** begin INFORMATION PROVIDED **

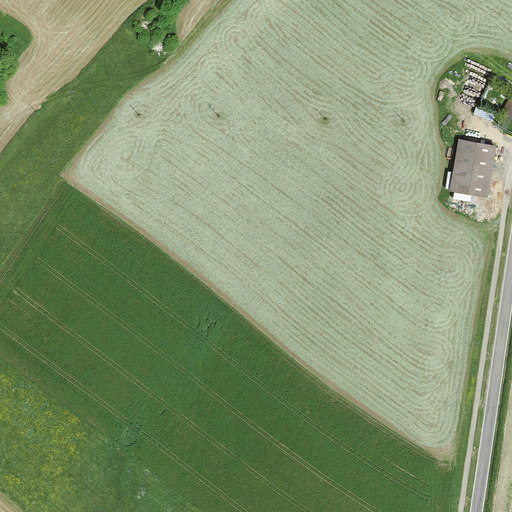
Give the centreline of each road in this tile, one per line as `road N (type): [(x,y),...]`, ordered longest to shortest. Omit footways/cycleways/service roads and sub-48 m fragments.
road 1 (tertiary): [(477,511),(511,265)]
road 2 (track): [(217,0),(176,49),(44,104)]
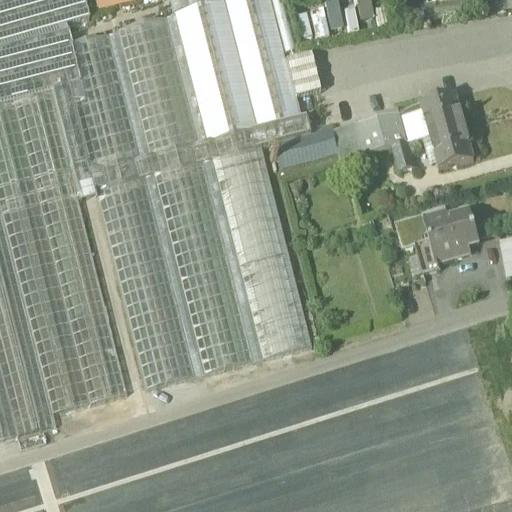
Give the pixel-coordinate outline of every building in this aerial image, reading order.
[(0,0),(0,109),(50,96),(78,206),(96,201),(93,194),(104,191),(100,172),(89,175),(72,106),(83,103),(69,49),(64,29),(88,22),(81,0),(0,0)] [(137,3),(136,0),(93,0),(96,12),(137,3)] [(168,0),(173,18),(243,0),(168,0)] [(243,0),(173,18),(206,145),(299,122),(294,102),(287,76),(288,75),(285,63),(284,64),(267,0),(243,0)] [(354,0),(359,24),(374,21),(369,0),(354,0)] [(330,33),(344,29),(337,2),(323,6),(330,33)] [(294,18),(302,45),(330,37),(322,9),(294,18)] [(345,35),(357,34),(356,10),(344,10),(345,35)] [(115,35),(147,160),(198,147),(166,22),(115,35)] [(89,175),(100,172),(139,162),(108,39),(69,49),(83,103),(72,106),(89,175)] [(310,57),(285,63),(288,75),(287,76),(294,102),(319,95),(310,57)] [(0,217),(51,417),(52,417),(126,398),(78,206),(50,96),(0,109),(0,217)] [(422,115),(429,141),(464,131),(455,98),(420,108),(420,109),(422,115)] [(420,109),(398,115),(400,121),(422,115),(420,109)] [(355,126),(355,128),(364,157),(393,150),(406,146),(429,141),(422,115),(400,121),(398,115),(355,126)] [(309,138),(304,120),(299,122),(206,145),(198,147),(147,160),(139,162),(100,172),(104,191),(144,181),(152,179),(203,166),(210,164),(261,151),(272,148),(309,138)] [(339,164),(364,157),(355,128),(332,134),(338,157),(339,164)] [(473,164),(464,131),(429,141),(438,173),(473,164)] [(279,173),(338,157),(332,134),(331,132),(309,138),(272,148),(274,157),(268,158),(270,165),(276,163),(279,173)] [(393,150),(399,175),(413,171),(406,146),(393,150)] [(311,351),(261,151),(210,164),(261,363),(311,351)] [(253,365),(203,166),(152,179),(203,378),(253,365)] [(195,380),(144,181),(104,191),(93,194),(96,201),(145,393),(195,380)] [(442,218),(423,223),(429,244),(430,244),(437,266),(465,258),(463,251),(479,247),(470,216),(443,223),(442,218)] [(0,442),(55,429),(52,417),(51,417),(0,217),(0,442)] [(414,248),(429,244),(423,223),(398,230),(405,252),(415,250),(414,248)] [(511,242),(499,245),(506,282),(511,280),(511,242)] [(415,250),(423,278),(439,274),(437,266),(430,244),(429,244),(414,248),(415,250)]
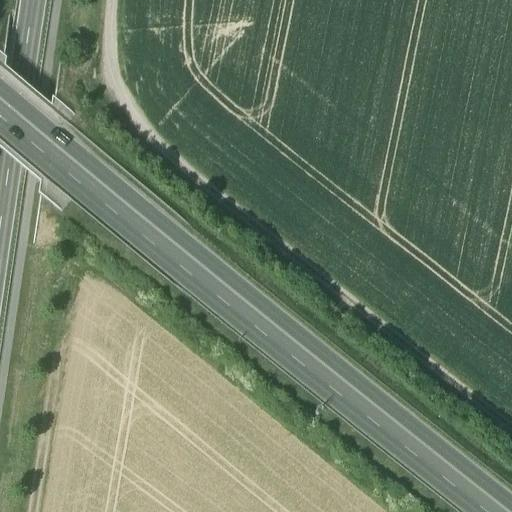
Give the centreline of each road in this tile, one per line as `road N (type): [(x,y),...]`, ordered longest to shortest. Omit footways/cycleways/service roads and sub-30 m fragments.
road 1 (trunk): [(0,110),(494,511)]
road 2 (track): [(511,427),(287,250),(112,93),(110,0)]
road 3 (tertiary): [(0,236),(35,0)]
road 4 (track): [(37,511),(69,342)]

** end INFORMATION PROVIDED **

• REQUIRED TASK: Copy out all of the records above word for word, leaving out the pictures.

• FINISHED ANSWER:
Give the centreline of each road in this tile, one per line as `road N (type): [(x,y),...]`, ordered longest to shortest. Omit footways/cycleways/service roads and sub-48 m fragments.
road 1 (tertiary): [(477,511),(511,265)]
road 2 (track): [(217,0),(176,49),(44,104)]
Give the pixel-coordinate outline of every building in this aerial image, reading order.
[(0,0),(0,109),(50,96),(78,206),(96,201),(93,194),(104,191),(100,172),(89,175),(72,106),(83,103),(69,49),(64,29),(88,22),(81,0),(0,0)] [(137,3),(136,0),(93,0),(96,12),(137,3)] [(168,0),(173,18),(243,0),(168,0)] [(243,0),(173,18),(206,145),(299,122),(294,102),(287,76),(288,75),(285,63),(284,64),(267,0),(243,0)] [(354,0),(359,24),(374,21),(369,0),(354,0)] [(330,33),(344,29),(337,2),(323,6),(330,33)] [(294,18),(302,45),(330,37),(322,9),(294,18)] [(345,35),(357,34),(356,10),(344,10),(345,35)] [(115,35),(147,160),(198,147),(166,22),(115,35)] [(89,175),(100,172),(139,162),(108,39),(69,49),(83,103),(72,106),(89,175)] [(310,57),(285,63),(288,75),(287,76),(294,102),(319,95),(310,57)] [(0,217),(51,417),(52,417),(126,398),(78,206),(50,96),(0,109),(0,217)] [(422,115),(429,141),(464,131),(455,98),(420,108),(420,109),(422,115)] [(420,109),(398,115),(400,121),(422,115),(420,109)] [(355,126),(355,128),(364,157),(393,150),(406,146),(429,141),(422,115),(400,121),(398,115),(355,126)] [(309,138),(304,120),(299,122),(206,145),(198,147),(147,160),(139,162),(100,172),(104,191),(144,181),(152,179),(203,166),(210,164),(261,151),(272,148),(309,138)] [(339,164),(364,157),(355,128),(332,134),(338,157),(339,164)] [(473,164),(464,131),(429,141),(438,173),(473,164)] [(279,173),(338,157),(332,134),(331,132),(309,138),(272,148),(274,157),(268,158),(270,165),(276,163),(279,173)] [(393,150),(399,175),(413,171),(406,146),(393,150)] [(311,351),(261,151),(210,164),(261,363),(311,351)] [(253,365),(203,166),(152,179),(203,378),(253,365)] [(195,380),(144,181),(104,191),(93,194),(96,201),(145,393),(195,380)] [(442,218),(423,223),(429,244),(430,244),(437,266),(465,258),(463,251),(479,247),(470,216),(443,223),(442,218)] [(0,442),(55,429),(52,417),(51,417),(0,217),(0,442)] [(414,248),(429,244),(423,223),(398,230),(405,252),(415,250),(414,248)] [(511,242),(499,245),(506,282),(511,280),(511,242)] [(415,250),(423,278),(439,274),(437,266),(430,244),(429,244),(414,248),(415,250)]
Give the centreline of each road in this tile, one per line as `road N (type): [(x,y),...]`, ordered longest to shortest. Omit footways/cycleways/service roads and sub-30 m fragments.
road 1 (trunk): [(0,110),(494,511)]
road 2 (track): [(511,427),(287,250),(112,93),(110,0)]
road 3 (tertiary): [(0,236),(35,0)]
road 4 (track): [(37,511),(69,342)]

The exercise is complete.